WHAT TO WORK ON :: From the data below, retype exactly the lines starting with the one that contains "swapped | bright_orange_toy_rocket" and ending with the one that contains "swapped | dark_brown_toy_car", both included.

ENTRIES SHOWN ::
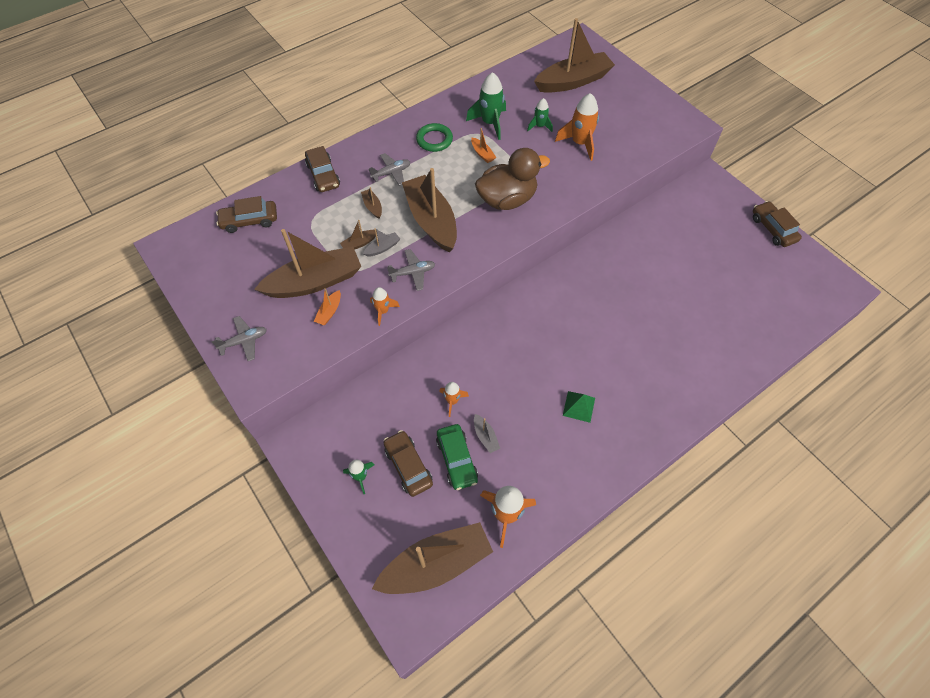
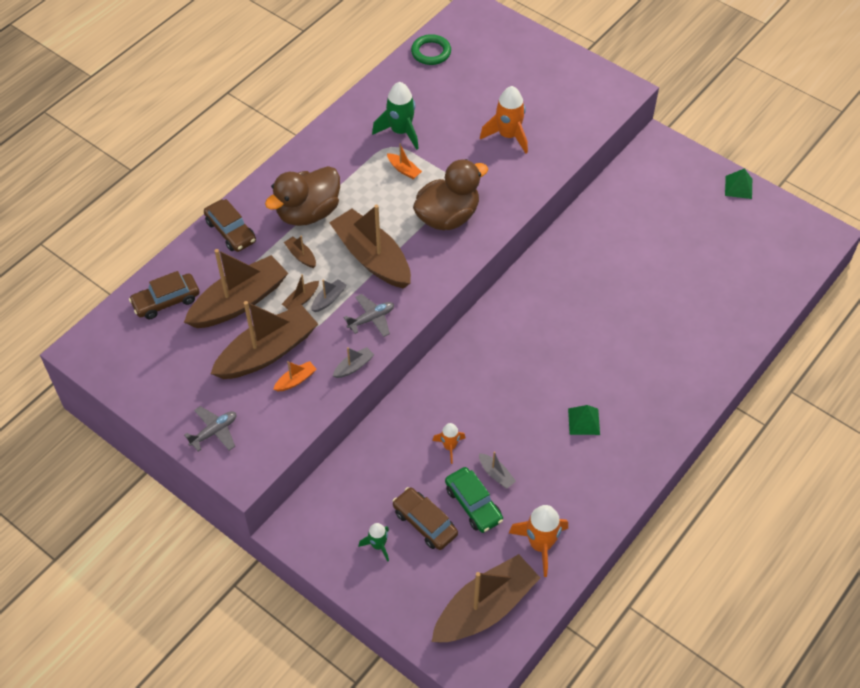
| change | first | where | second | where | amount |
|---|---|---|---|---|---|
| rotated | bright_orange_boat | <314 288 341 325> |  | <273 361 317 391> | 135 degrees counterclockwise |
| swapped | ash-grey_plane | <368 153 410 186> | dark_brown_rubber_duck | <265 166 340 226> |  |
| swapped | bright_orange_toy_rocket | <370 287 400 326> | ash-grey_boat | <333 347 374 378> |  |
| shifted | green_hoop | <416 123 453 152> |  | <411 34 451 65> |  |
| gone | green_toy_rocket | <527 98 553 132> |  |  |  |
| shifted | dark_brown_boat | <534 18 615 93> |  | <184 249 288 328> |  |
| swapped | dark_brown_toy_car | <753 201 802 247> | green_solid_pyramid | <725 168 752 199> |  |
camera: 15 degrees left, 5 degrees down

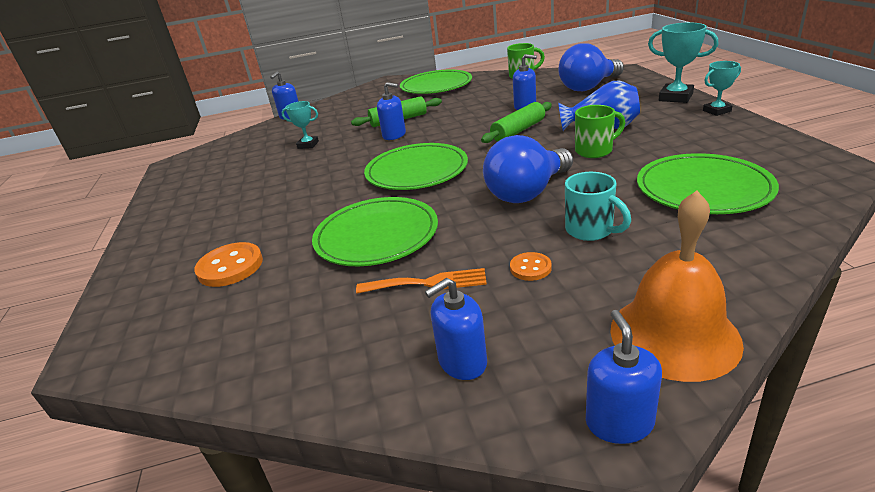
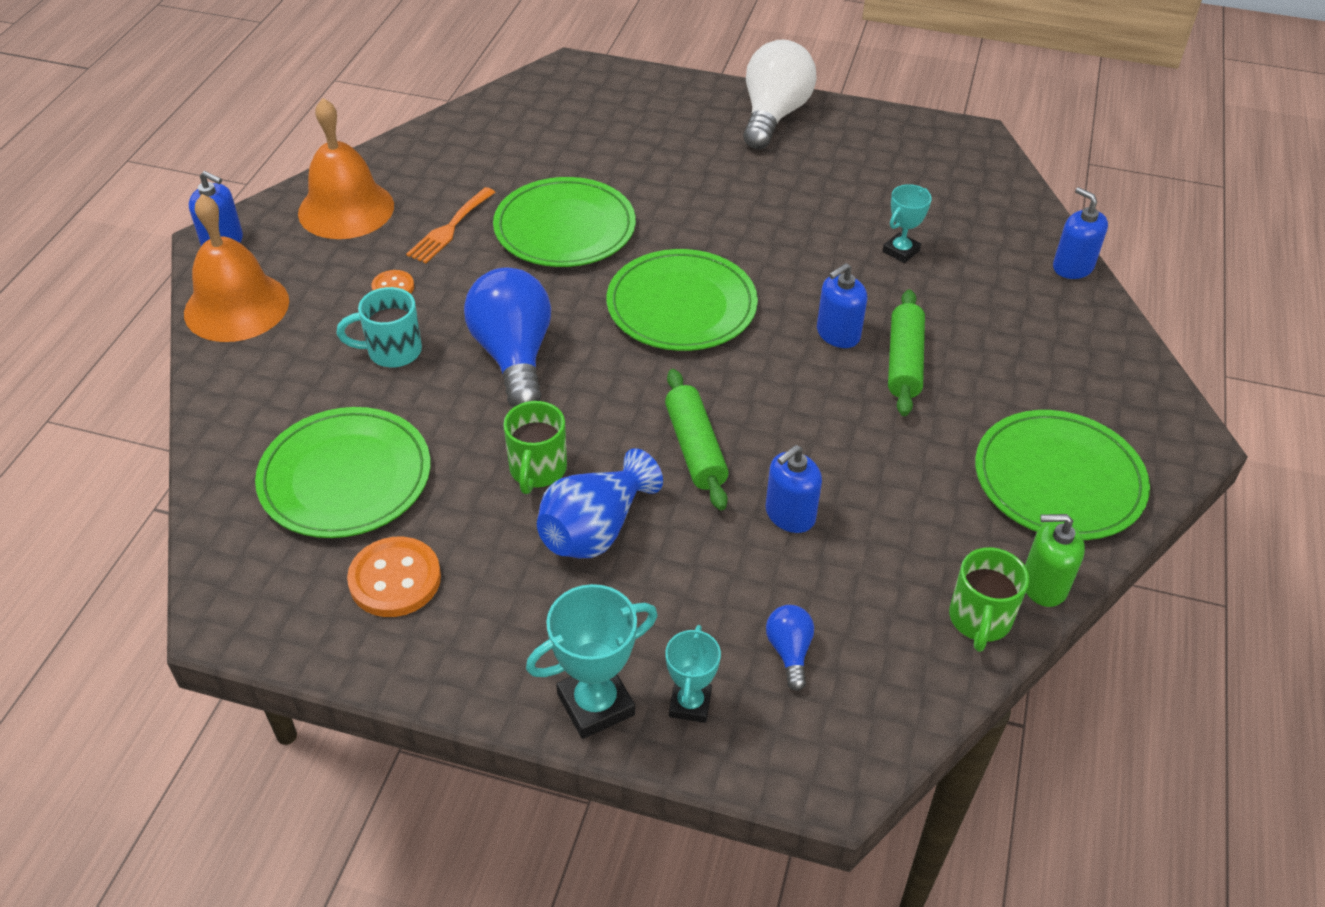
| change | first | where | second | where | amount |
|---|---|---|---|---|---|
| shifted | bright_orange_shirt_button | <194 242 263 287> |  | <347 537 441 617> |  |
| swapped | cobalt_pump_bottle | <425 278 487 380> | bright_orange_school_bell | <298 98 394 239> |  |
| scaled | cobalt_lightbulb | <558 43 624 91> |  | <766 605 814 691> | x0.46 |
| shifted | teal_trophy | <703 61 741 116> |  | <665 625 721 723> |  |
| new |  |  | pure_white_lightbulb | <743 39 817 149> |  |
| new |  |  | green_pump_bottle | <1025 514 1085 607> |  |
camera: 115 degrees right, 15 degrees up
--
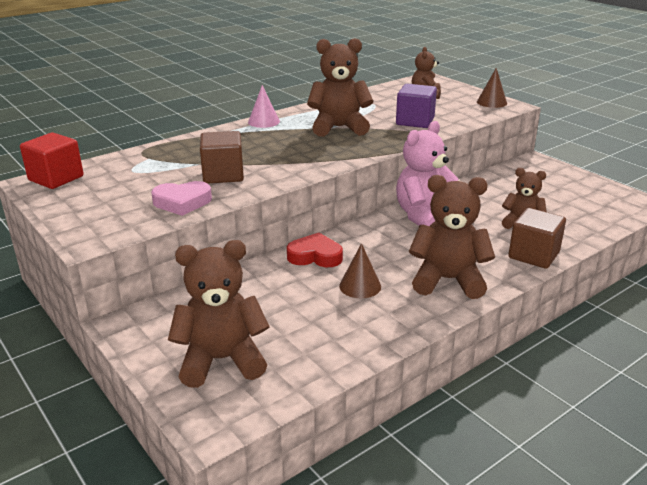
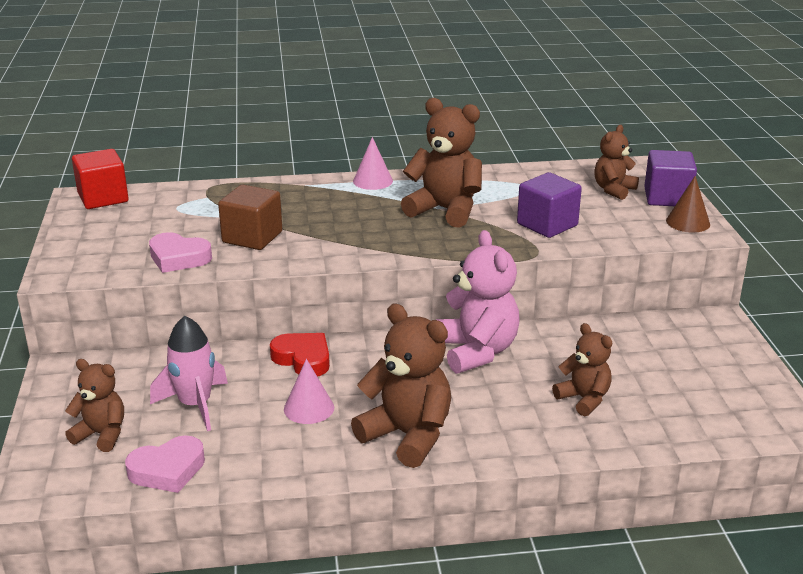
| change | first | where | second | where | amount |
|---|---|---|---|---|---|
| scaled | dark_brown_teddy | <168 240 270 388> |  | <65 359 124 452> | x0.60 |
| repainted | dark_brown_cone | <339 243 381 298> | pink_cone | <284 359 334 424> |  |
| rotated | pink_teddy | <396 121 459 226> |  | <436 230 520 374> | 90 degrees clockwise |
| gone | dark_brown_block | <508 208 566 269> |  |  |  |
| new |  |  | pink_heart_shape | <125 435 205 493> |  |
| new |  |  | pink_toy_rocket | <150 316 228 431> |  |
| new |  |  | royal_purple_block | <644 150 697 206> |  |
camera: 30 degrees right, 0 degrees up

ANSWER TO THIS TASK ::
| swapped | bright_orange_toy_rocket | <370 287 400 326> | ash-grey_boat | <333 347 374 378> |  |
| shifted | green_hoop | <416 123 453 152> |  | <411 34 451 65> |  |
| gone | green_toy_rocket | <527 98 553 132> |  |  |  |
| shifted | dark_brown_boat | <534 18 615 93> |  | <184 249 288 328> |  |
| swapped | dark_brown_toy_car | <753 201 802 247> | green_solid_pyramid | <725 168 752 199> |  |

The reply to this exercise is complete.